## Exercise instructions
Provide again, from the entries below, every line from the one containing "AUDIO pin TX: D14 -> D13" through the one containing "HALL1: KY-003 -> SS49E", exactly as written, and no other line.
-------------------------
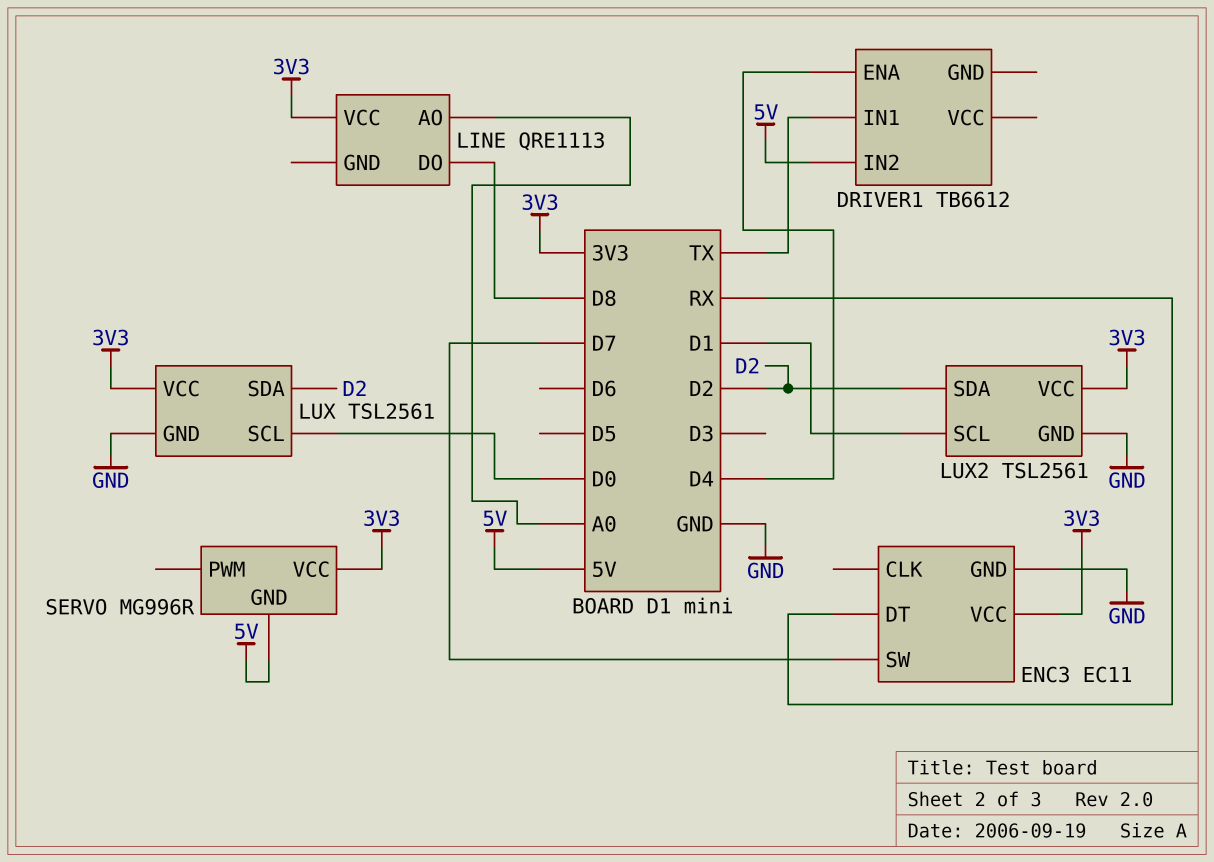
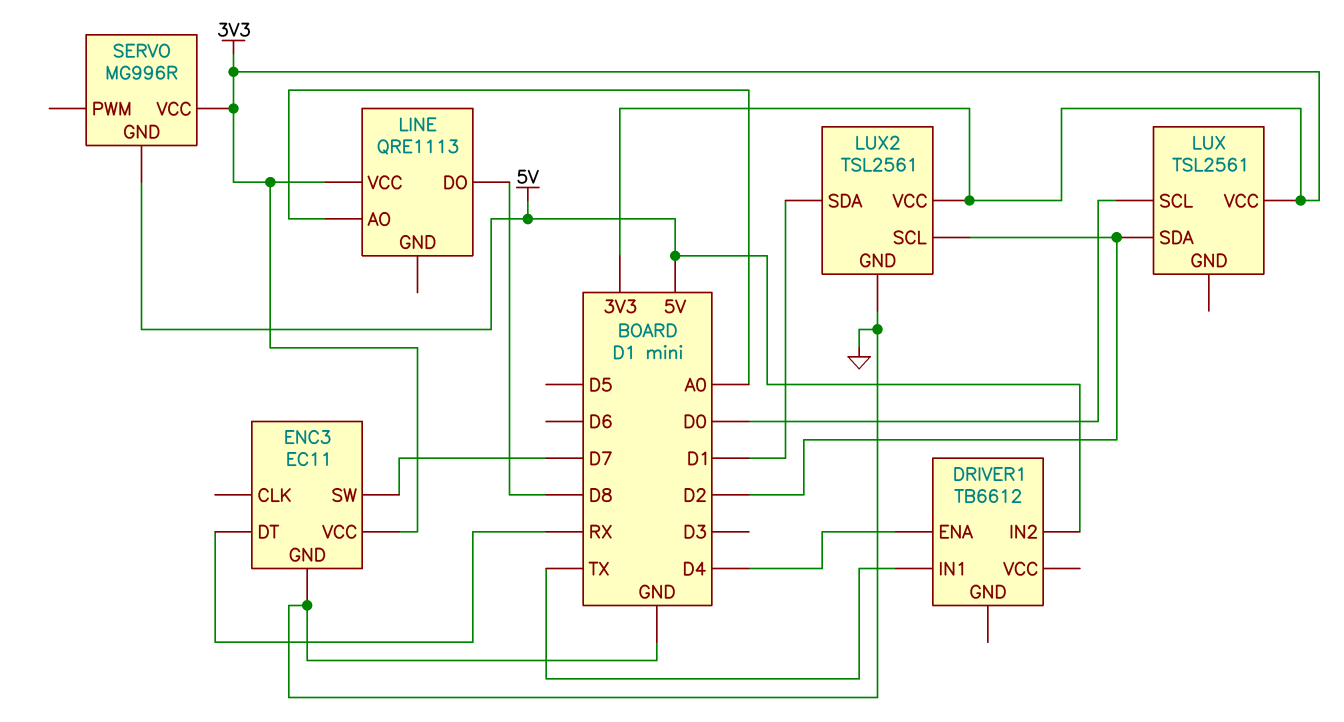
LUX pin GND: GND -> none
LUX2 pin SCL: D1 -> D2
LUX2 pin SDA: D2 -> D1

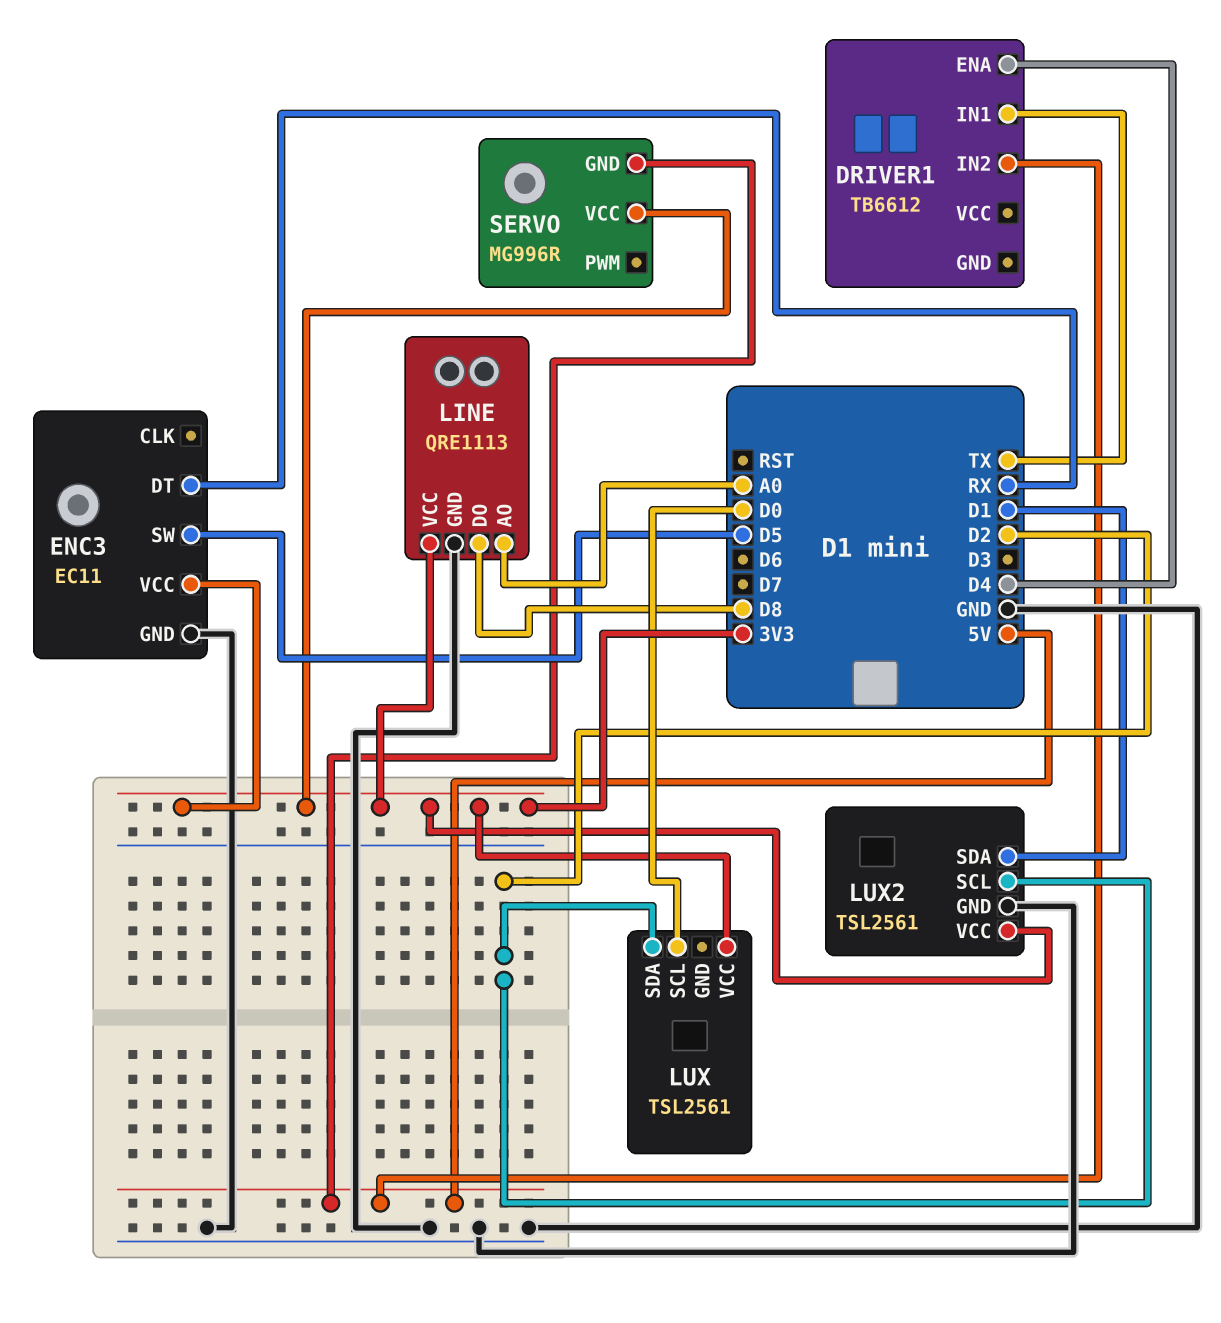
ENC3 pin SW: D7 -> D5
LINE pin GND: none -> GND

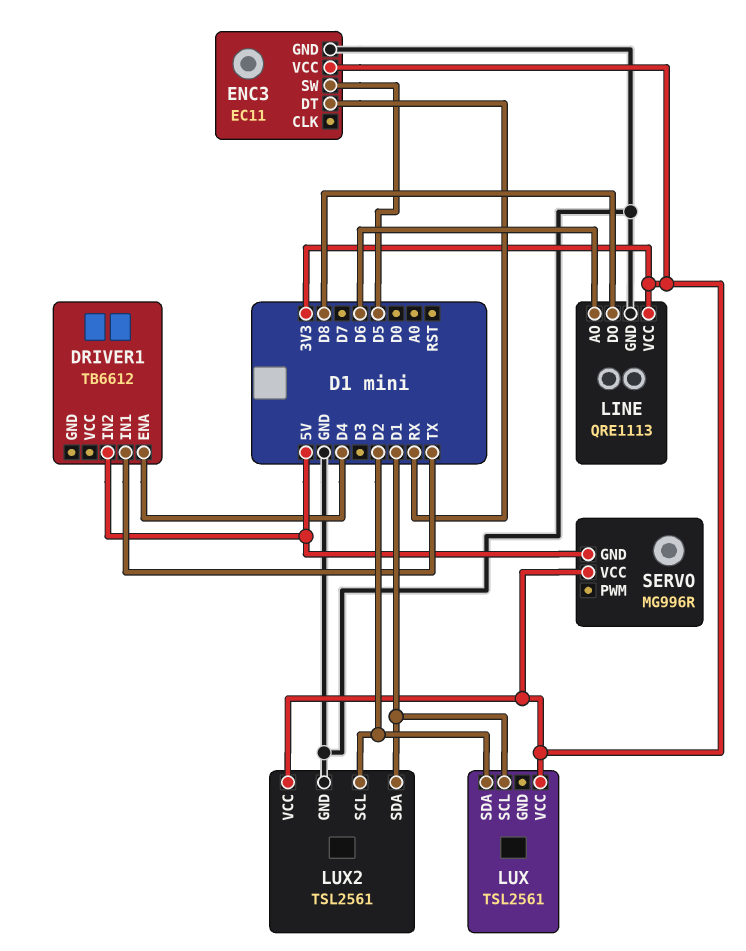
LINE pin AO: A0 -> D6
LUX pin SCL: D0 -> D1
-------------------------
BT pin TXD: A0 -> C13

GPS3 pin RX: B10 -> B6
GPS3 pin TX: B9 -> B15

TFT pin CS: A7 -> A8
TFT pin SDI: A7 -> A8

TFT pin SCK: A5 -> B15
-------------------------
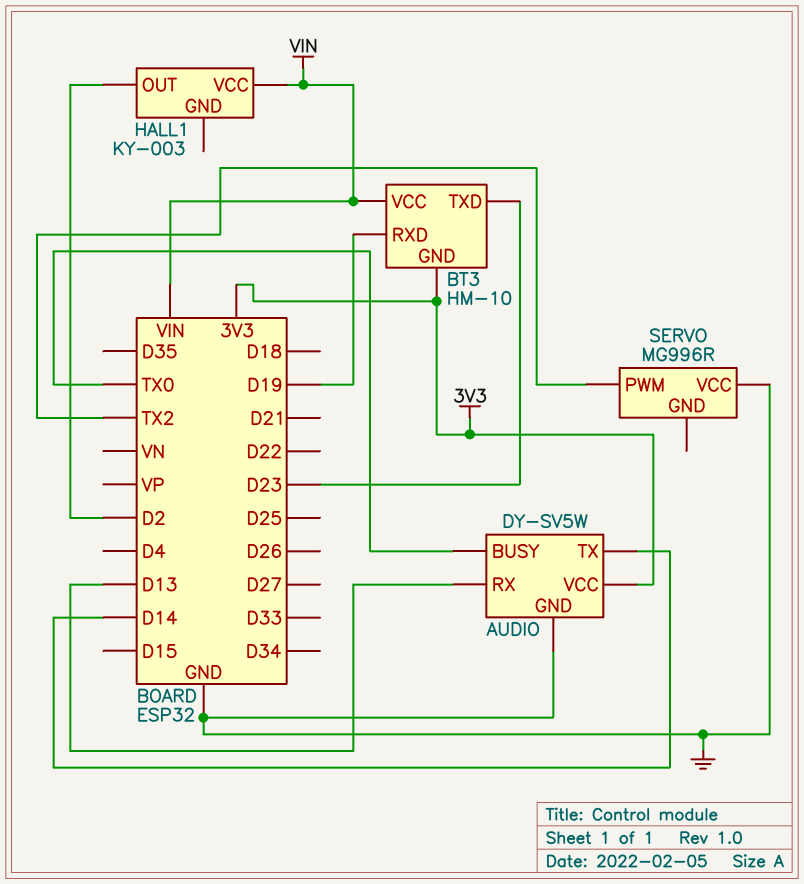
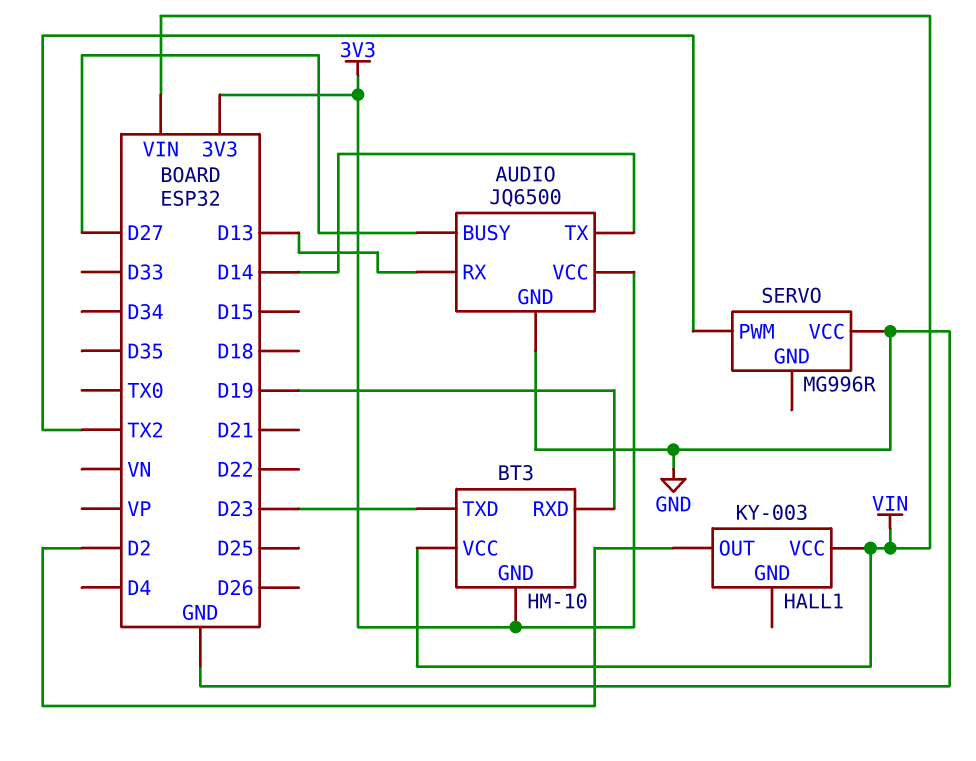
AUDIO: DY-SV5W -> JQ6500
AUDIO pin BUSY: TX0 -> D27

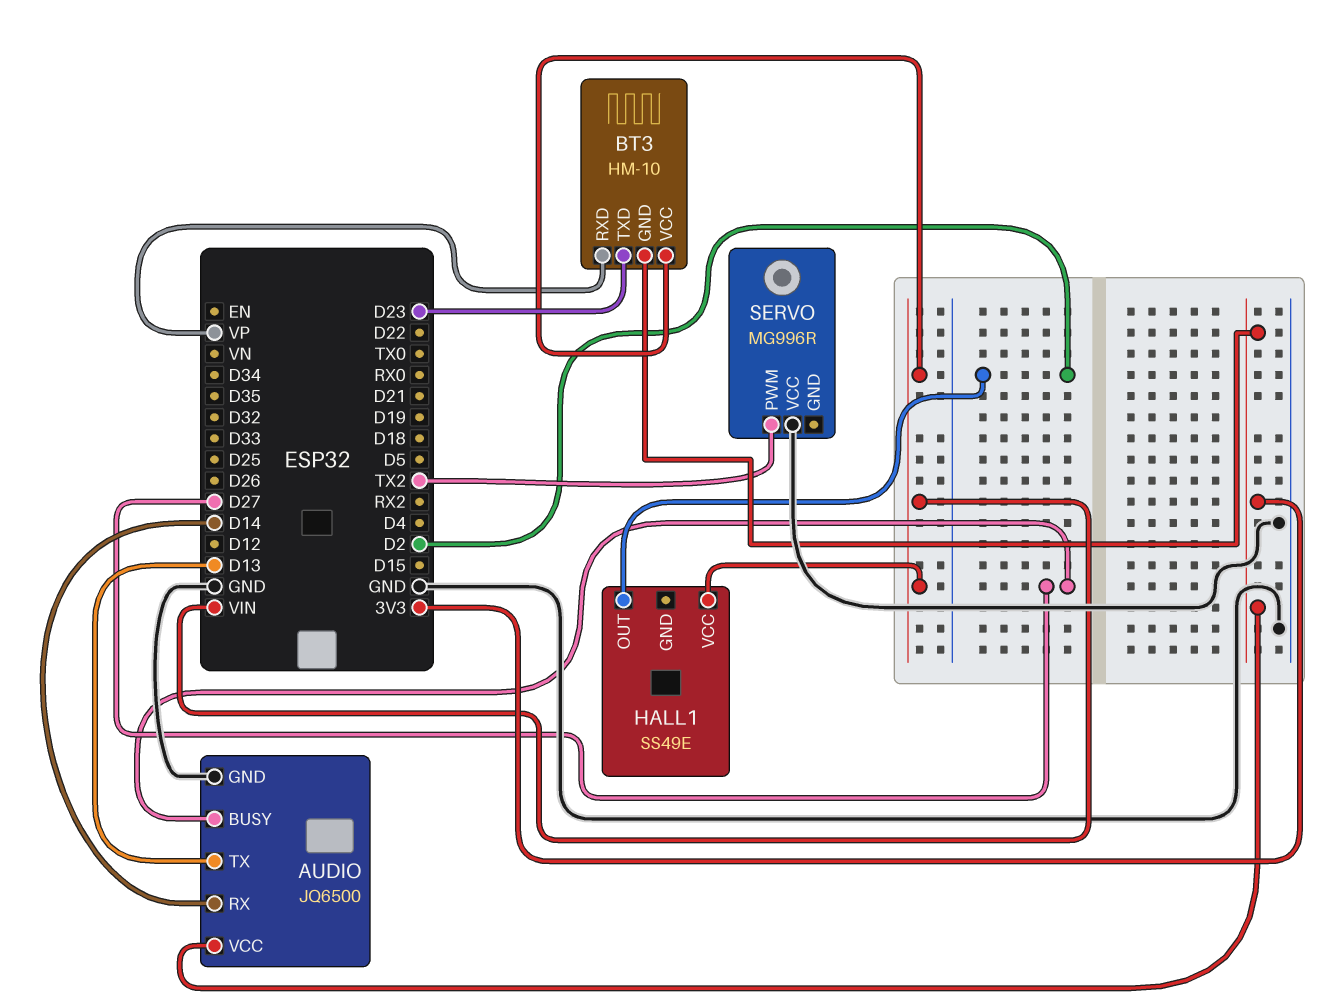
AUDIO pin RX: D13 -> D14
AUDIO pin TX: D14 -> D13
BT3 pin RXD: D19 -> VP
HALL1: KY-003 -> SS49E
-------------------------
## Expected answer
AUDIO pin TX: D14 -> D13
BT3 pin RXD: D19 -> VP
HALL1: KY-003 -> SS49E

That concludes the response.